• PROVIDED RECORDS:

+++

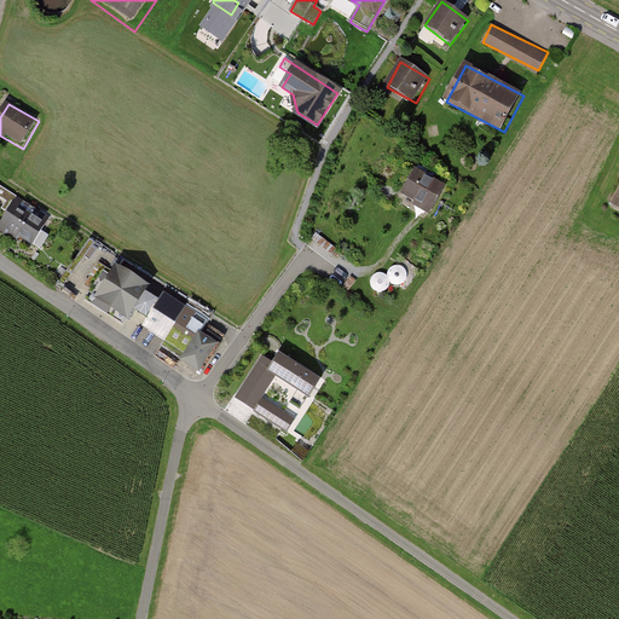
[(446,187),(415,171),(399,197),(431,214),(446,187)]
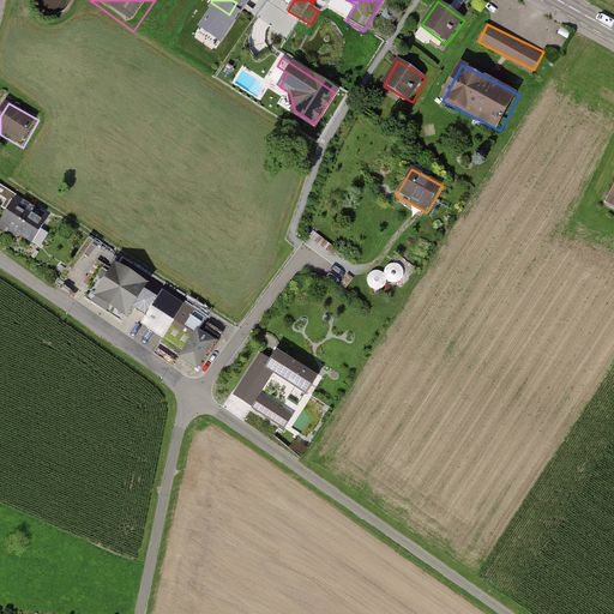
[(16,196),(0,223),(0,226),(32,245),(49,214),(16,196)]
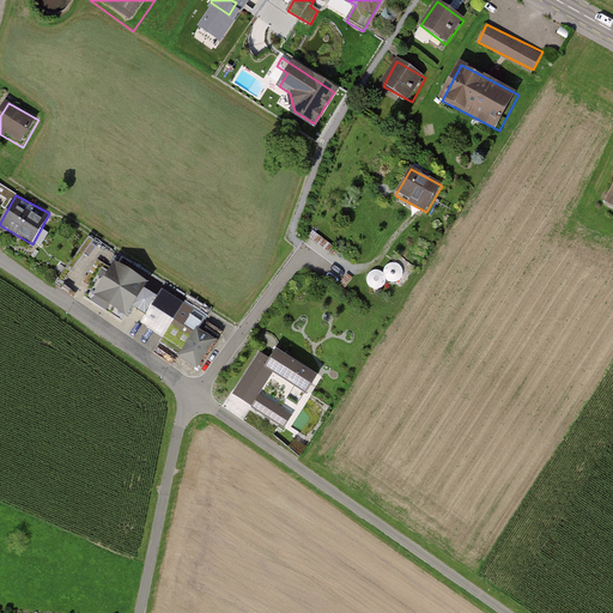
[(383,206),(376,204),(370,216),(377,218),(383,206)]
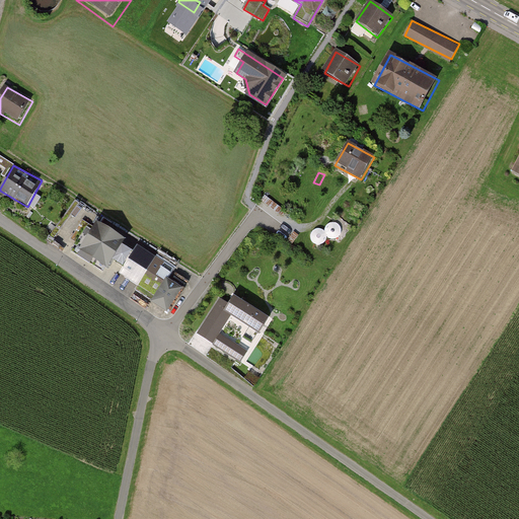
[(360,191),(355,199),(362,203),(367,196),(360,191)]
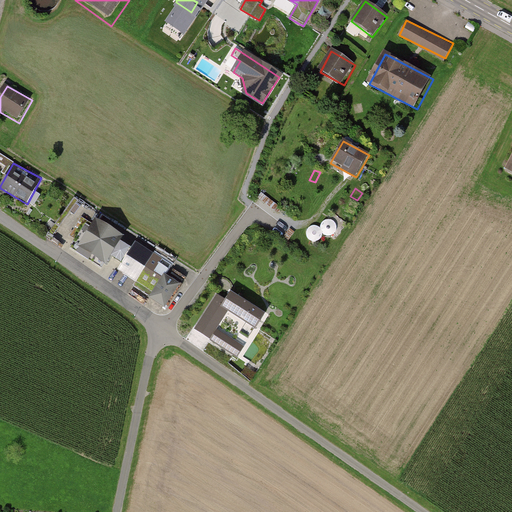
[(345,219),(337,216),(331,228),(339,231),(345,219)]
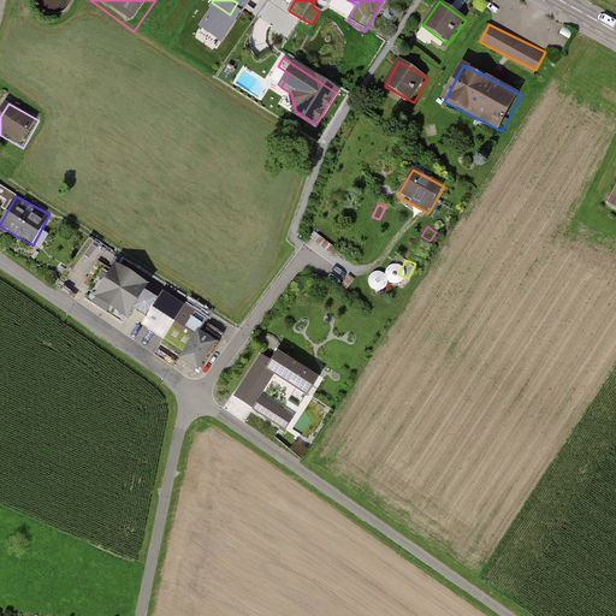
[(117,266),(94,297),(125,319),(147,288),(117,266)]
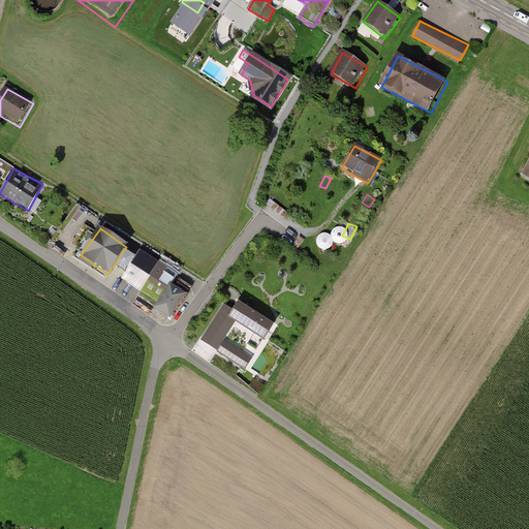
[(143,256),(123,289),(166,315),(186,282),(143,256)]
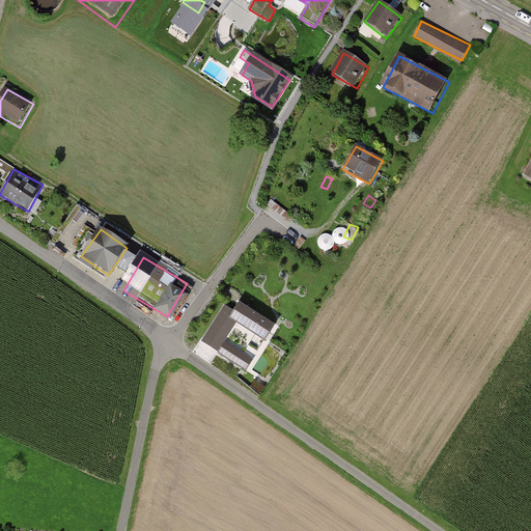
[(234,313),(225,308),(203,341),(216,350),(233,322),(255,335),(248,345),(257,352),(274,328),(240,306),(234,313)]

+++

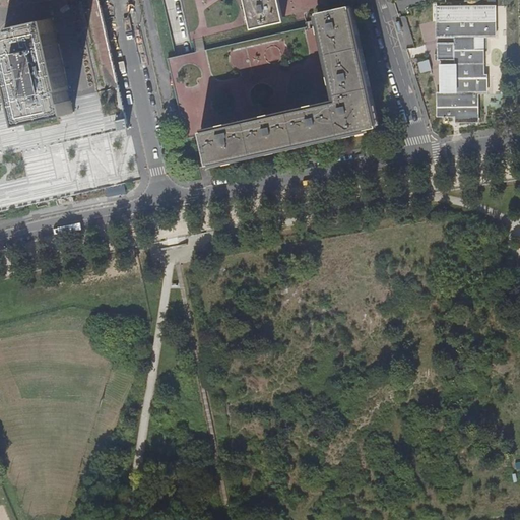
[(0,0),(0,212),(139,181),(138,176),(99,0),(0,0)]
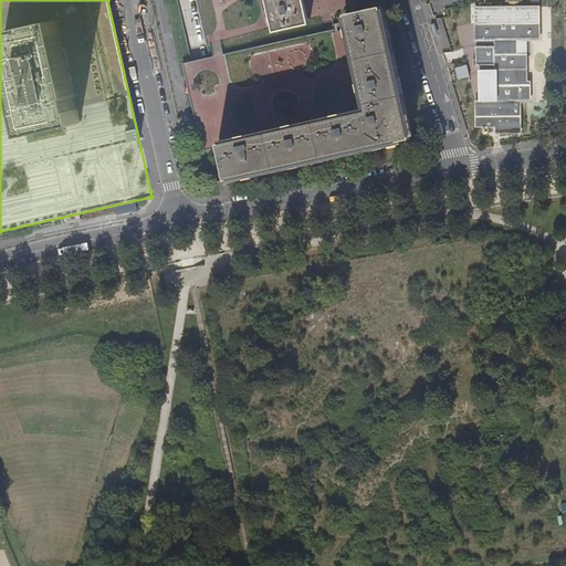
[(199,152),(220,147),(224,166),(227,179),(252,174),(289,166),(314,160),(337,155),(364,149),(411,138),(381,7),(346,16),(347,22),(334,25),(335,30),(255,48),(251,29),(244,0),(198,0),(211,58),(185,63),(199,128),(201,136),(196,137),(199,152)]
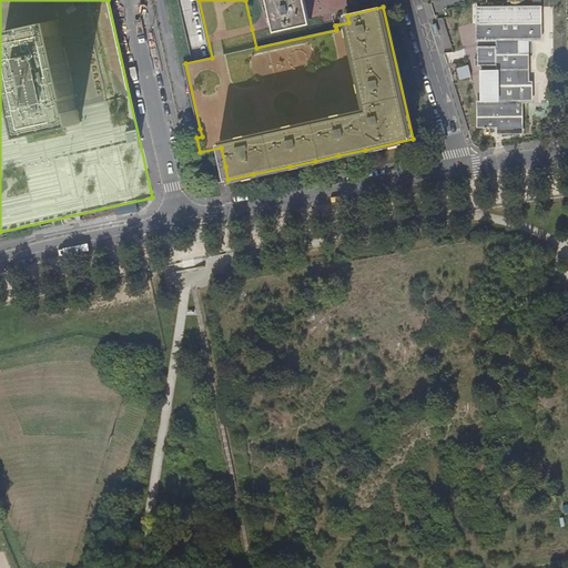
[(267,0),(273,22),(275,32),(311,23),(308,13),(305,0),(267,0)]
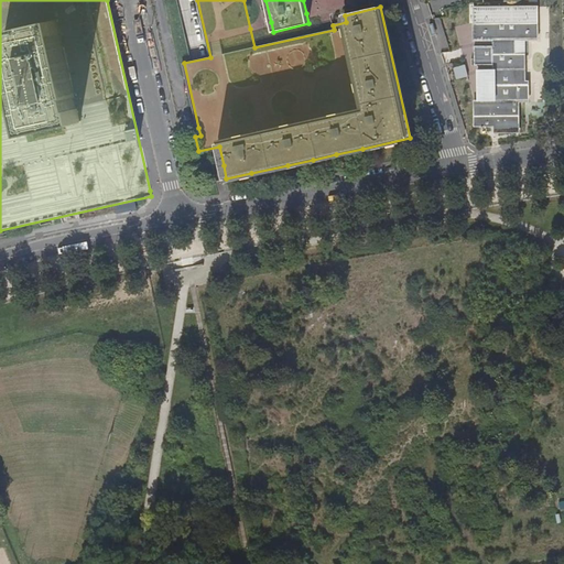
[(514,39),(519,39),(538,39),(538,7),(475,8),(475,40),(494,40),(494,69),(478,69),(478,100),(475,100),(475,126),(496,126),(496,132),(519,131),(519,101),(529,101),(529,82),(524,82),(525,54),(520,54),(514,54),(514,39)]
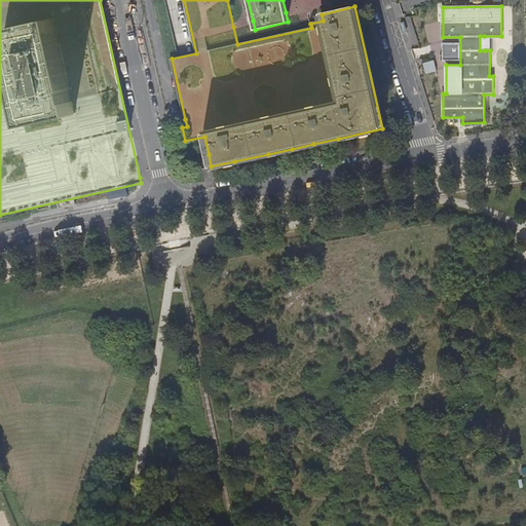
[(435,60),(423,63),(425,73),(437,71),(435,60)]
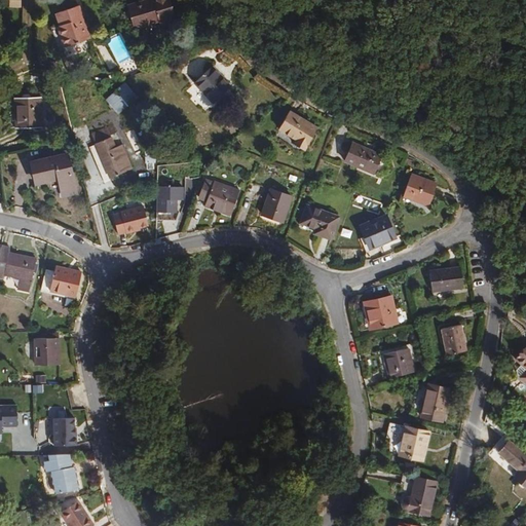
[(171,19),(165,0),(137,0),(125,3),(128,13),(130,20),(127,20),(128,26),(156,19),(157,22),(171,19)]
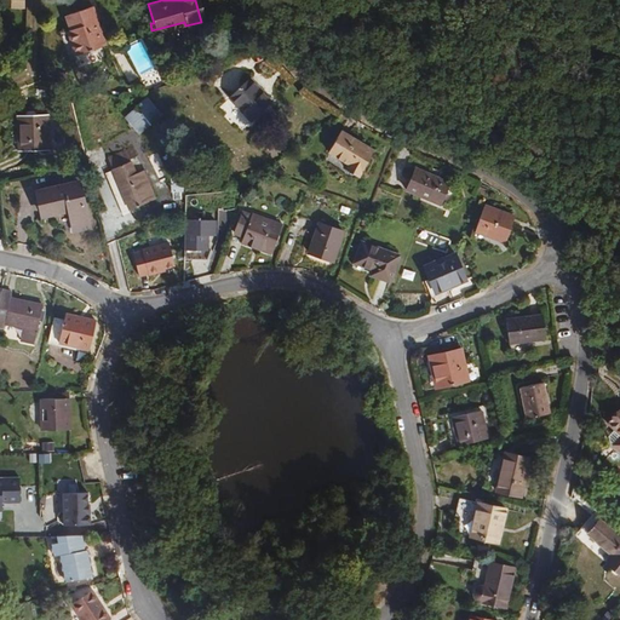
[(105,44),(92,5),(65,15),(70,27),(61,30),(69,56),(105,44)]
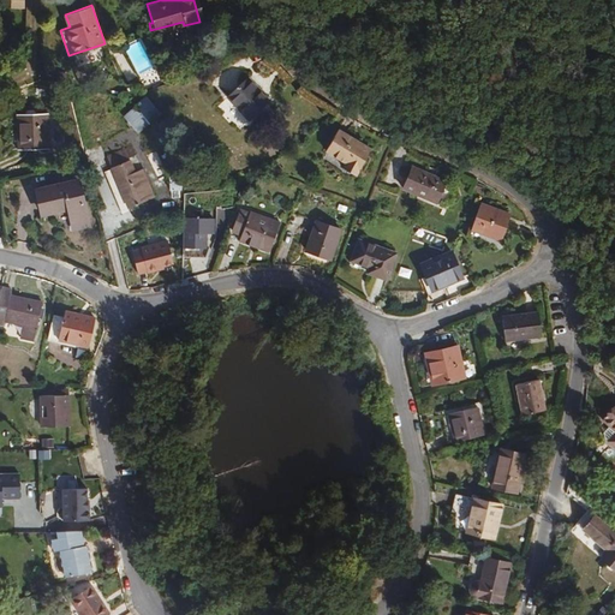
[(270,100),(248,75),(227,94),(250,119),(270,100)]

+++

• ASSIGNMENT: Skip every picture, and restate word for word only the lines above from the line containing "[(267,0),(273,22),(275,32),(311,23),(308,13),(305,0),(267,0)]" to the line containing "[(270,100),(248,75),(227,94),(250,119),(270,100)]", both of them included.

• RESULT OF THE TASK:
[(267,0),(273,22),(275,32),(311,23),(308,13),(305,0),(267,0)]
[(514,39),(519,39),(538,39),(538,7),(475,8),(475,40),(494,40),(494,69),(478,69),(478,100),(475,100),(475,126),(496,126),(496,132),(519,131),(519,101),(529,101),(529,82),(524,82),(525,54),(520,54),(514,54),(514,39)]
[(435,60),(423,63),(425,73),(437,71),(435,60)]
[(171,19),(165,0),(137,0),(125,3),(128,13),(130,20),(127,20),(128,26),(156,19),(157,22),(171,19)]
[(105,44),(92,5),(65,15),(70,27),(61,30),(69,56),(105,44)]
[(270,100),(248,75),(227,94),(250,119),(270,100)]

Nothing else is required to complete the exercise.